* [WHAT IS NEEDED]: Restate the data below word for word, omitting pictures.

* [INFORMATION SHOWN]:
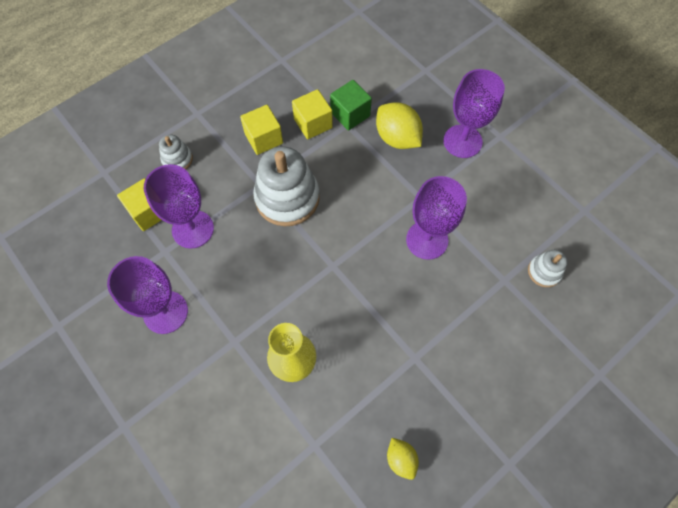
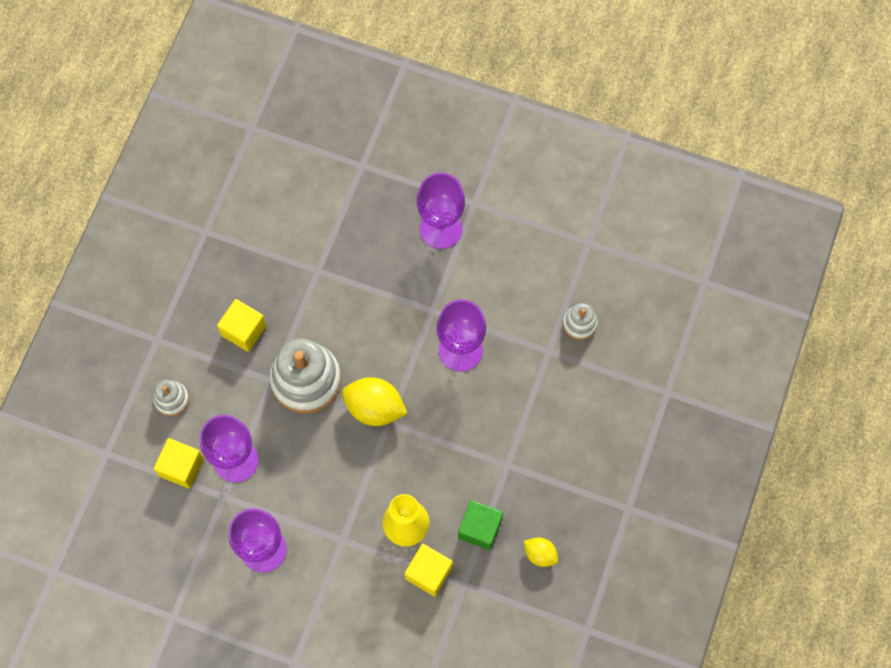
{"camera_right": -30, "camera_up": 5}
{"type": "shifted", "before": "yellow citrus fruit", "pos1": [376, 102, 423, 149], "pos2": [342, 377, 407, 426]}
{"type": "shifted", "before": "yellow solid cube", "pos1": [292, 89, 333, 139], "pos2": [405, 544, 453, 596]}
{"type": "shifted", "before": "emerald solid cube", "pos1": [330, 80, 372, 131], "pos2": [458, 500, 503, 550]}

* [SOLVED PROBLEM]:
{"camera_right": -30, "camera_up": 5}
{"type": "shifted", "before": "yellow citrus fruit", "pos1": [376, 102, 423, 149], "pos2": [342, 377, 407, 426]}
{"type": "shifted", "before": "yellow solid cube", "pos1": [292, 89, 333, 139], "pos2": [405, 544, 453, 596]}
{"type": "shifted", "before": "emerald solid cube", "pos1": [330, 80, 372, 131], "pos2": [458, 500, 503, 550]}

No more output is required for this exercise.